AVAILABLE DATA
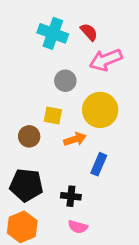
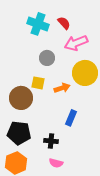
yellow circle: (100, 110) -> (85, 73), moved
brown circle: (29, 136) -> (21, 98), size x1.5
orange arrow: (75, 139) -> (62, 88), moved

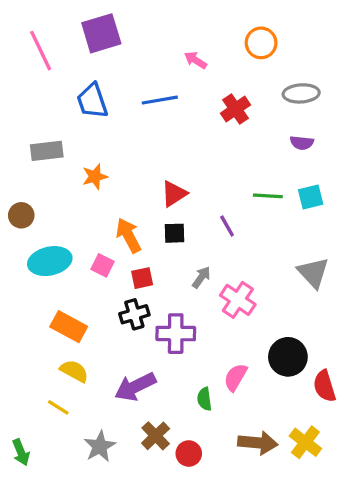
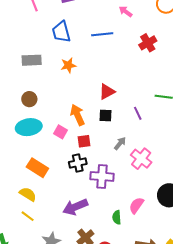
orange star: (95, 177) -> (68, 65), moved
brown circle: (21, 215) -> (29, 99), moved
yellow semicircle: (74, 371) -> (28, 194), moved

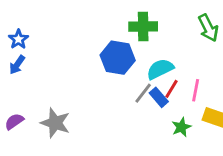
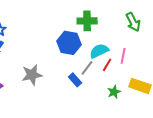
pink line: (196, 90) -> (123, 56), moved
blue rectangle: (159, 97) -> (75, 80), moved
gray star: (55, 123) -> (32, 75), moved, turned -30

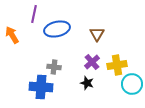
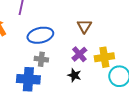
blue ellipse: (57, 29) -> (40, 35), moved

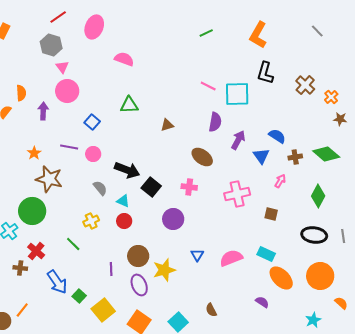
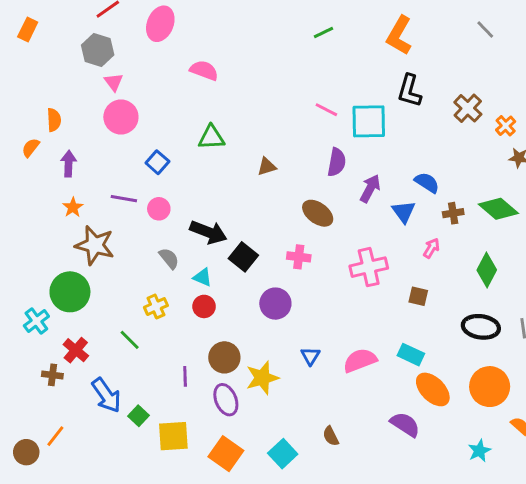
purple arrow: (43, 111) -> (68, 164), moved
purple semicircle: (262, 302) -> (405, 424), size x1.5
yellow square: (103, 310) -> (173, 436), turned 35

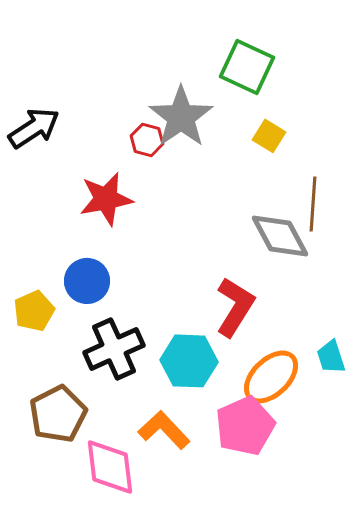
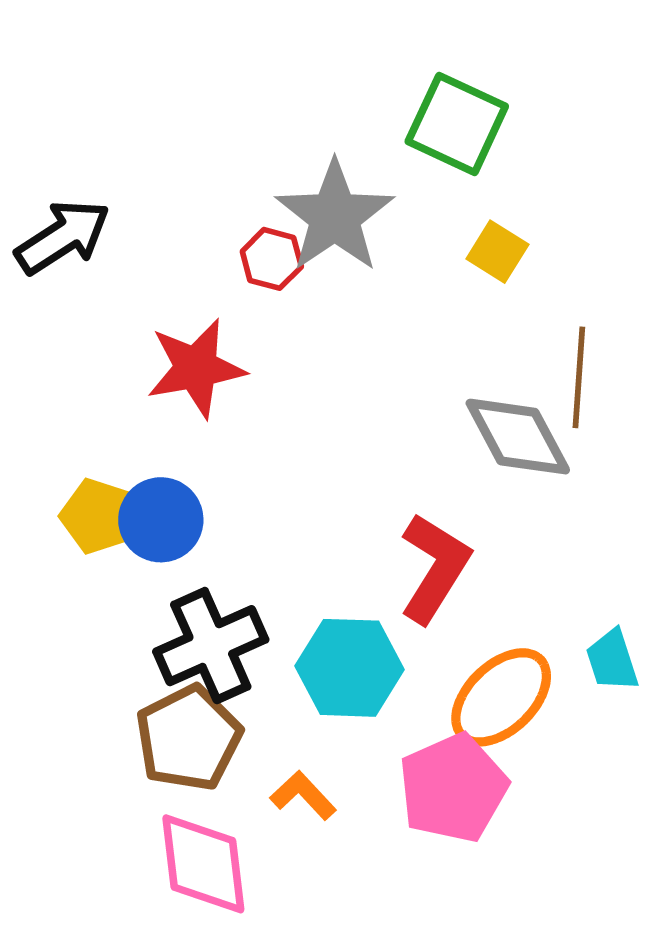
yellow pentagon: (34, 311) -> (98, 516), moved, turned -30
brown pentagon: (58, 414) -> (189, 738), moved
orange L-shape: (164, 430) -> (303, 795), size x0.7

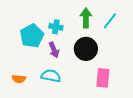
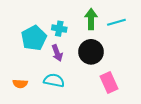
cyan line: (110, 21) -> (116, 22), turned 36
pink rectangle: (103, 78) -> (109, 83), turned -30

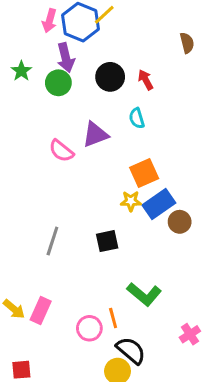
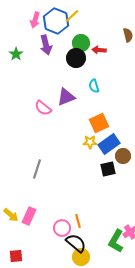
red arrow: (146, 80) -> (99, 50), moved, turned -56
green circle: (58, 83) -> (81, 43), moved
black square: (107, 241) -> (108, 169), moved
green L-shape: (144, 294) -> (116, 241), moved, turned 80
black semicircle: (131, 350) -> (76, 243), moved

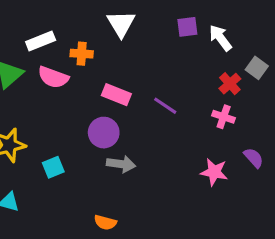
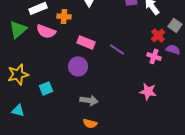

WHAT TO WORK ON
Filter the entries down to the lines that include the string "square".

EXPECTED ANSWER
yellow square: (103, 310) -> (173, 436), turned 35
black square: (107, 241) -> (108, 169), moved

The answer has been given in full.